Your goal: Each line of data below must be printed exactly as written, with any pictures removed.

........

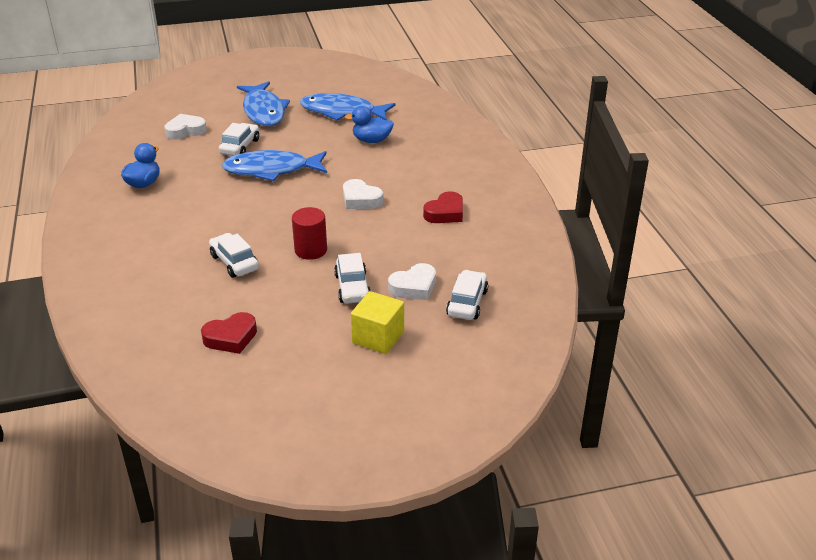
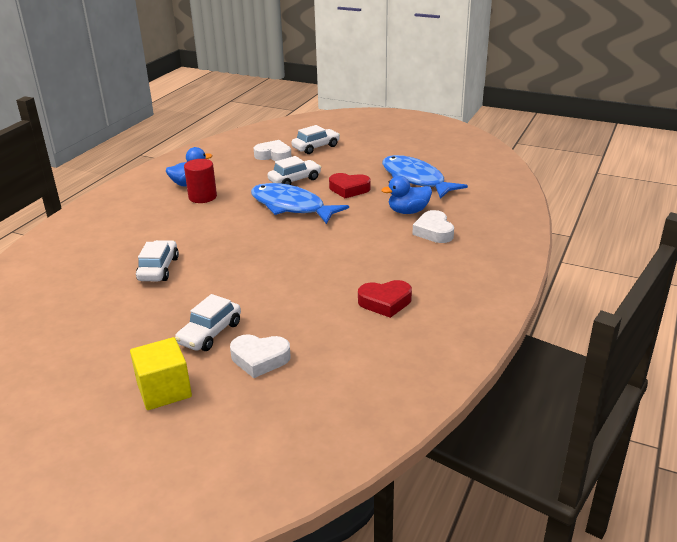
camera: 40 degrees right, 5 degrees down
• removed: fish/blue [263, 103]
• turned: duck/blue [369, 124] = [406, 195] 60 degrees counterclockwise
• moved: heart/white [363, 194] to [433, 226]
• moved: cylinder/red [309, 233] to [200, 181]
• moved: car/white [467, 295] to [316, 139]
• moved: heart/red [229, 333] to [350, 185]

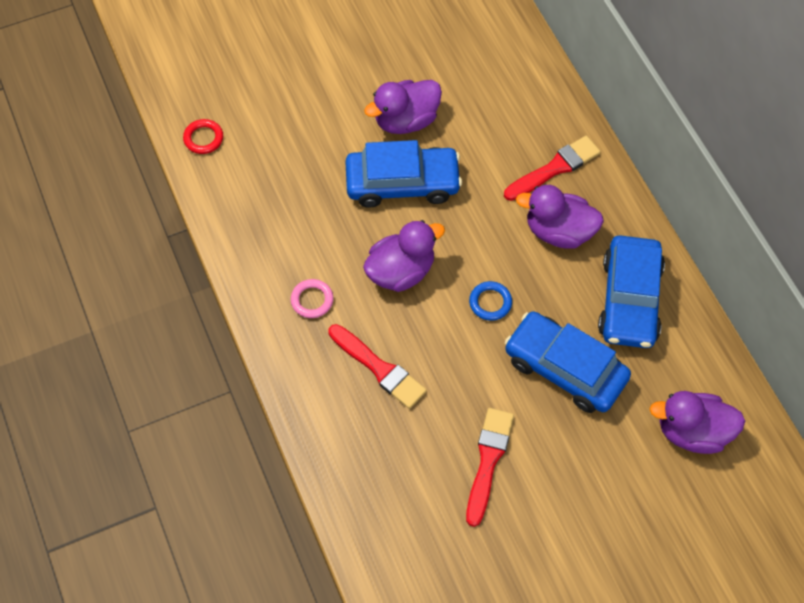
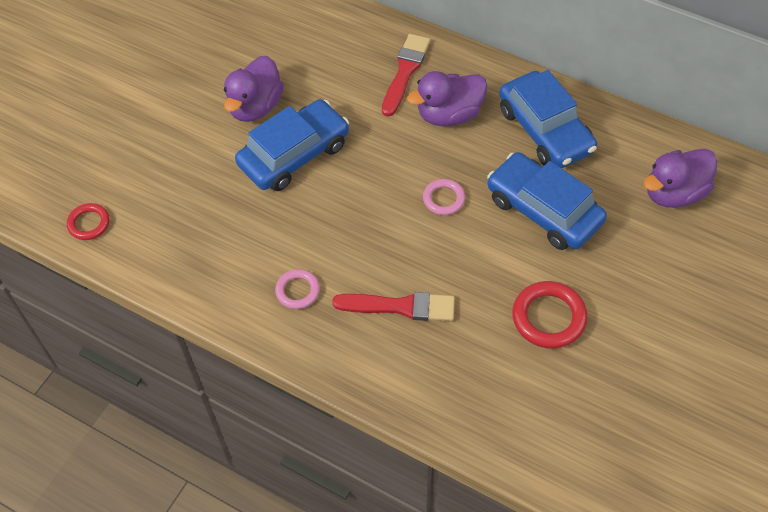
camera: 35 degrees left, 5 degrees down
• removed: duck/purple [404, 256]
• recoloured: ring/blue [490, 301] to ring/pink [444, 197]
• turned: car/blue [568, 362] = [547, 201] 45 degrees clockwise
• replaced: brush/red [490, 467] to ring/red [550, 315]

........

The completed task:
camera: 40 degrees right, 5 degrees down
• removed: fish/blue [263, 103]
• turned: duck/blue [369, 124] = [406, 195] 60 degrees counterclockwise
• moved: heart/white [363, 194] to [433, 226]
• moved: cylinder/red [309, 233] to [200, 181]
• moved: car/white [467, 295] to [316, 139]
• moved: heart/red [229, 333] to [350, 185]

camera: 35 degrees left, 5 degrees down
• removed: duck/purple [404, 256]
• recoloured: ring/blue [490, 301] to ring/pink [444, 197]
• turned: car/blue [568, 362] = [547, 201] 45 degrees clockwise
• replaced: brush/red [490, 467] to ring/red [550, 315]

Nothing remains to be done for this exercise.